Task to complete
Your reply should consist only of the lines from the one with "was: semagi (yellow)" through the end of the entries, transcribed exactly. Pictures stay out.

%%

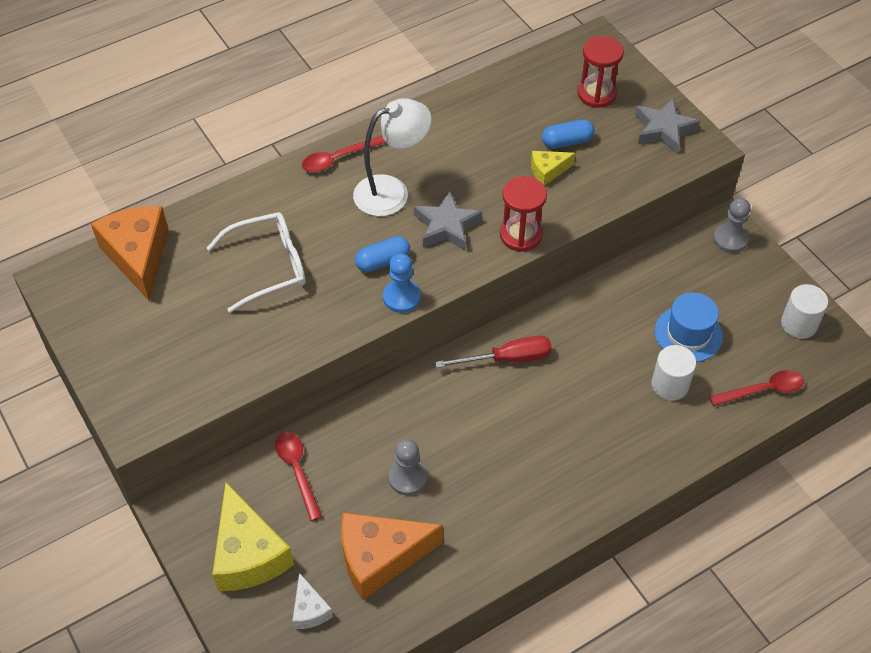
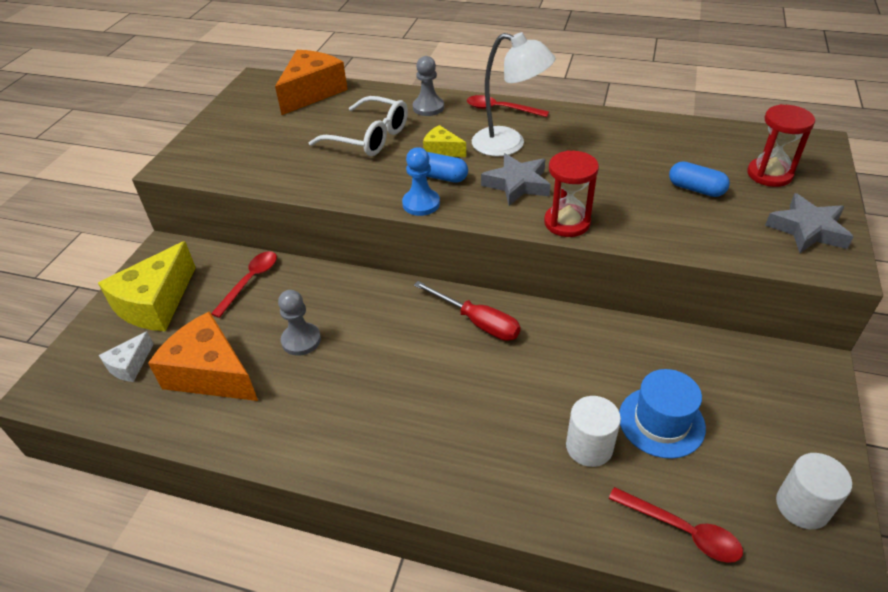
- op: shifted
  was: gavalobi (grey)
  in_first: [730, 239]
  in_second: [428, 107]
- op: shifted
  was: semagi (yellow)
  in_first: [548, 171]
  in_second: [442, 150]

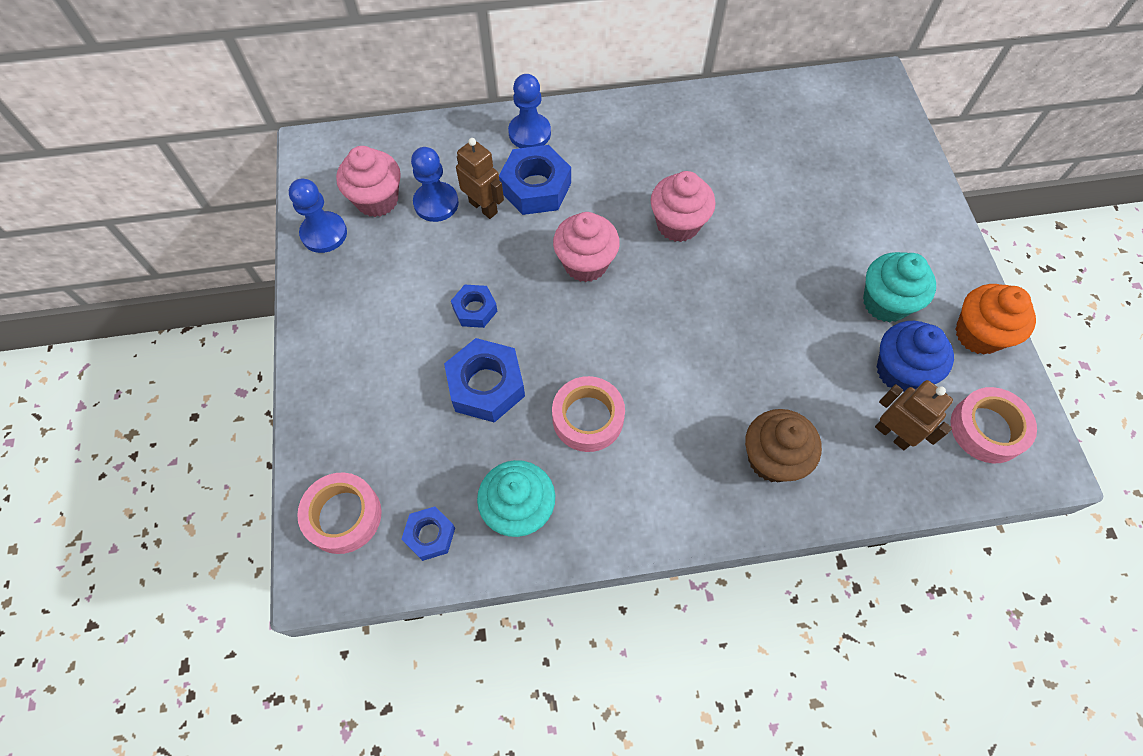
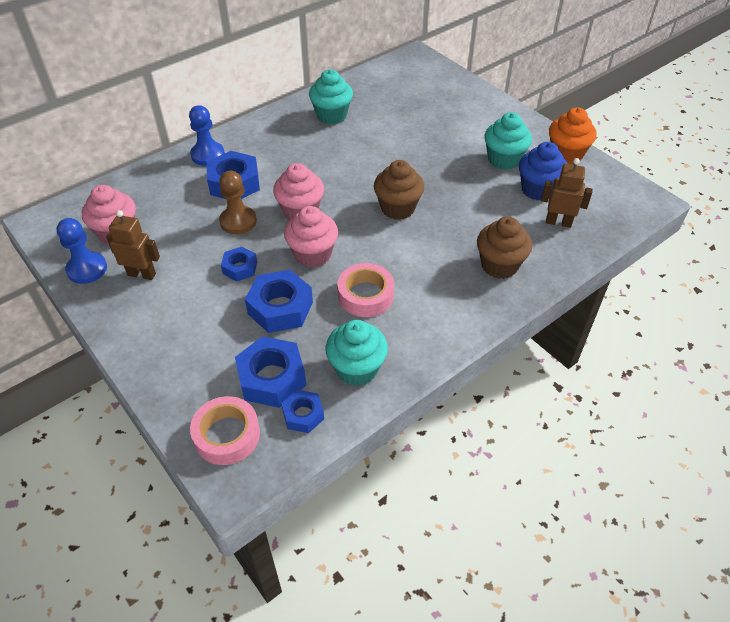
- op: shifted
  was:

%%

Output of the exercise
  was: semagi (yellow)
  in_first: [548, 171]
  in_second: [442, 150]

- op: shifted
  was:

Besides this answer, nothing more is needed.